Task item: Scan the data below for the string "goblet". Copy every line where it appears.

(Data to process)

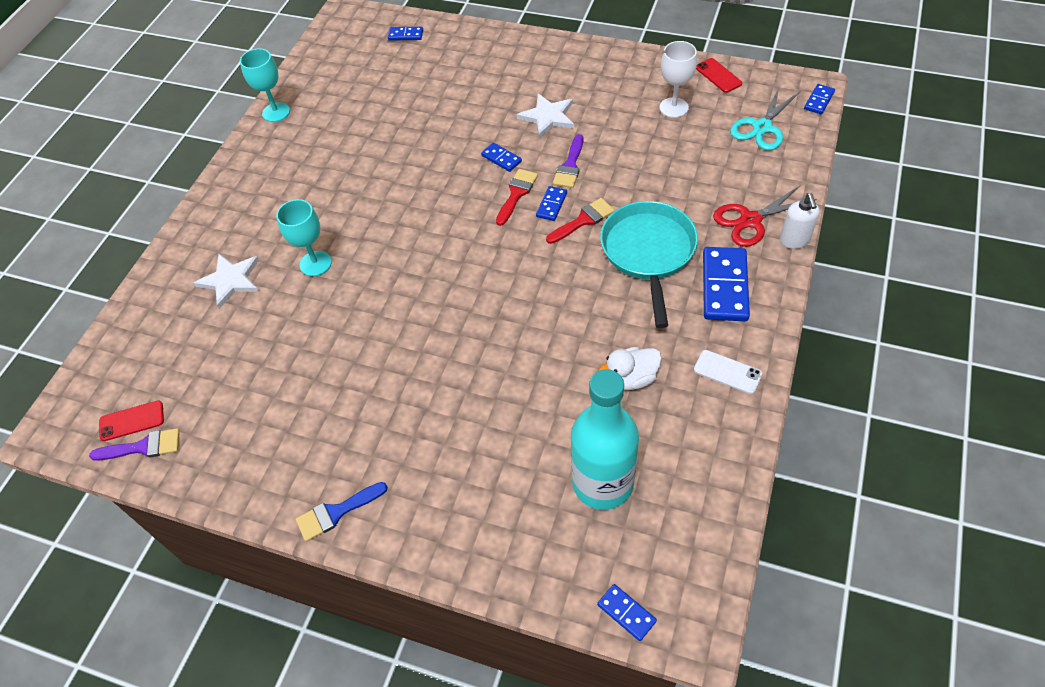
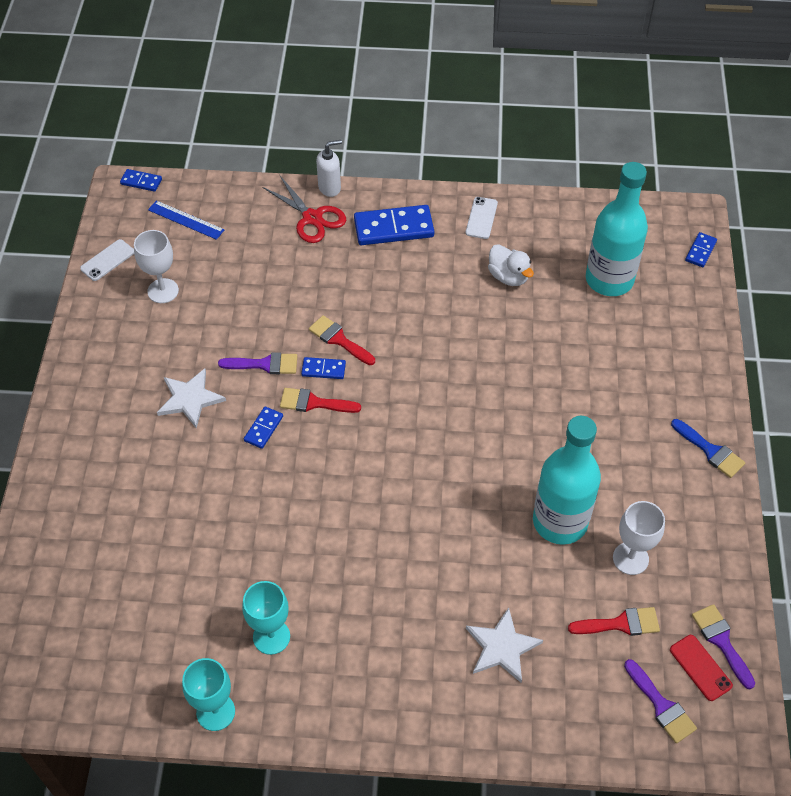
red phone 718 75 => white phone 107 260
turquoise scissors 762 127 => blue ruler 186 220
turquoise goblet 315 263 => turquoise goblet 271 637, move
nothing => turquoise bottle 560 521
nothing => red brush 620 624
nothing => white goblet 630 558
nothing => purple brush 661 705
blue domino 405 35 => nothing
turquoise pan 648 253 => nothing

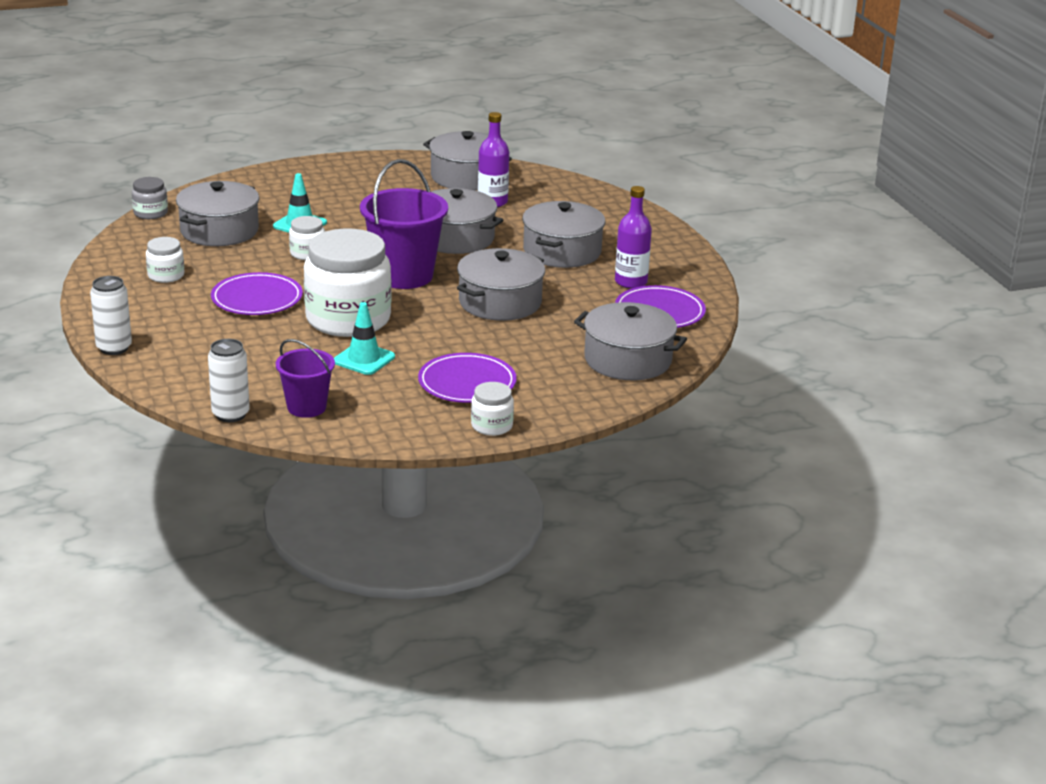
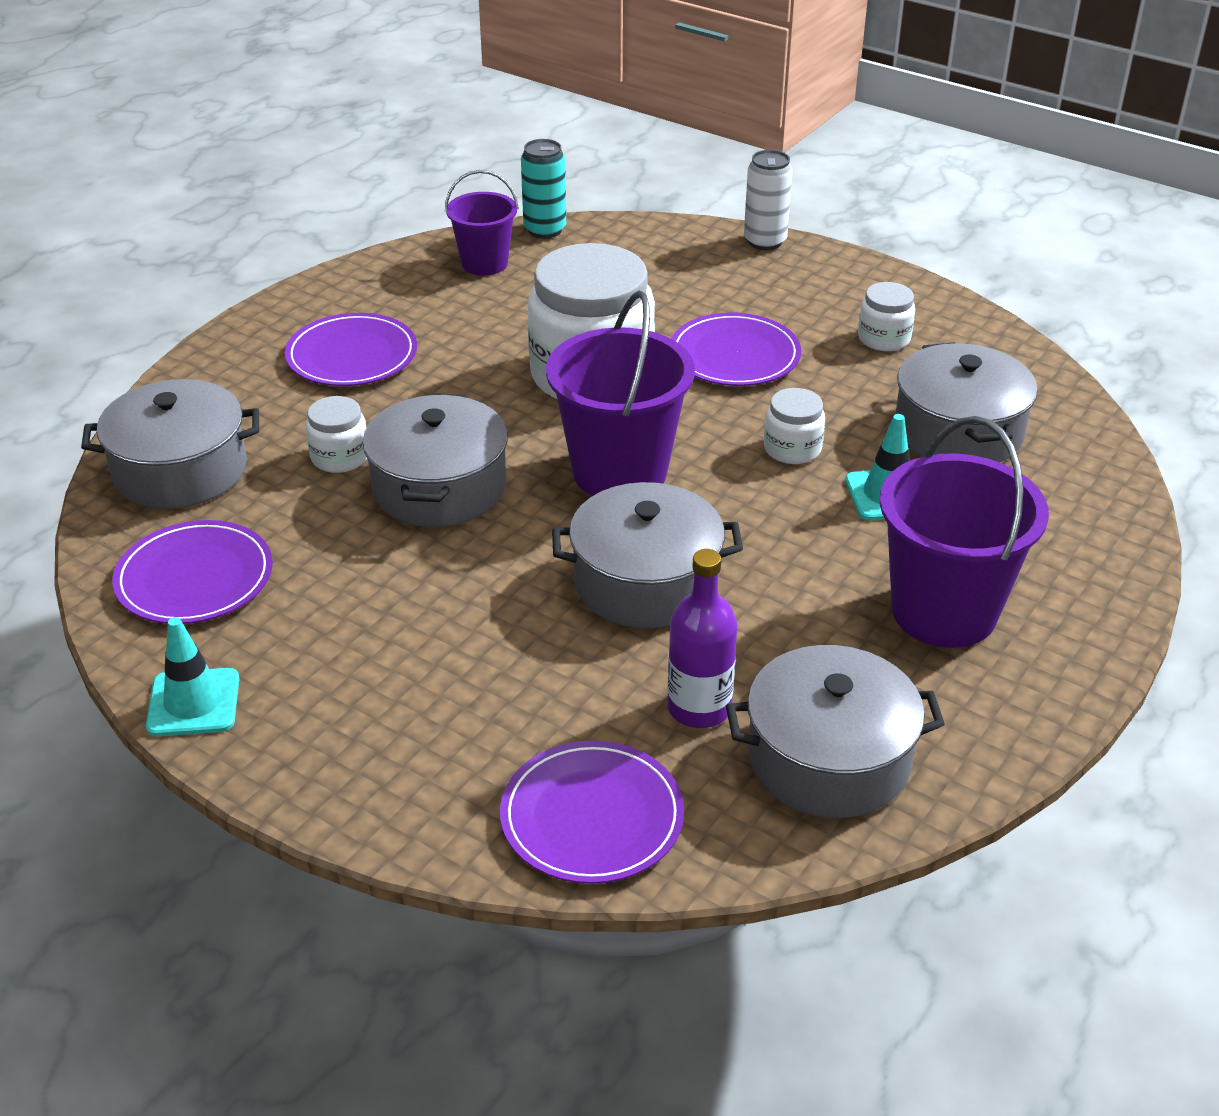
turquoise traffic cone 364 359 => turquoise traffic cone 193 703, move
white jar 492 426 => white jar 340 457, move
nothing => purple plate 592 817
white can 230 414 => turquoise can 545 230
nothing => purple bucket 944 612
grey jar 150 213 => nothing
grey pot 562 251 => nothing
purple bottle 631 282 => nothing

(End Data to process)

Response to this exercise:
turquoise goblet 315 263 => turquoise goblet 271 637, move
nothing => white goblet 630 558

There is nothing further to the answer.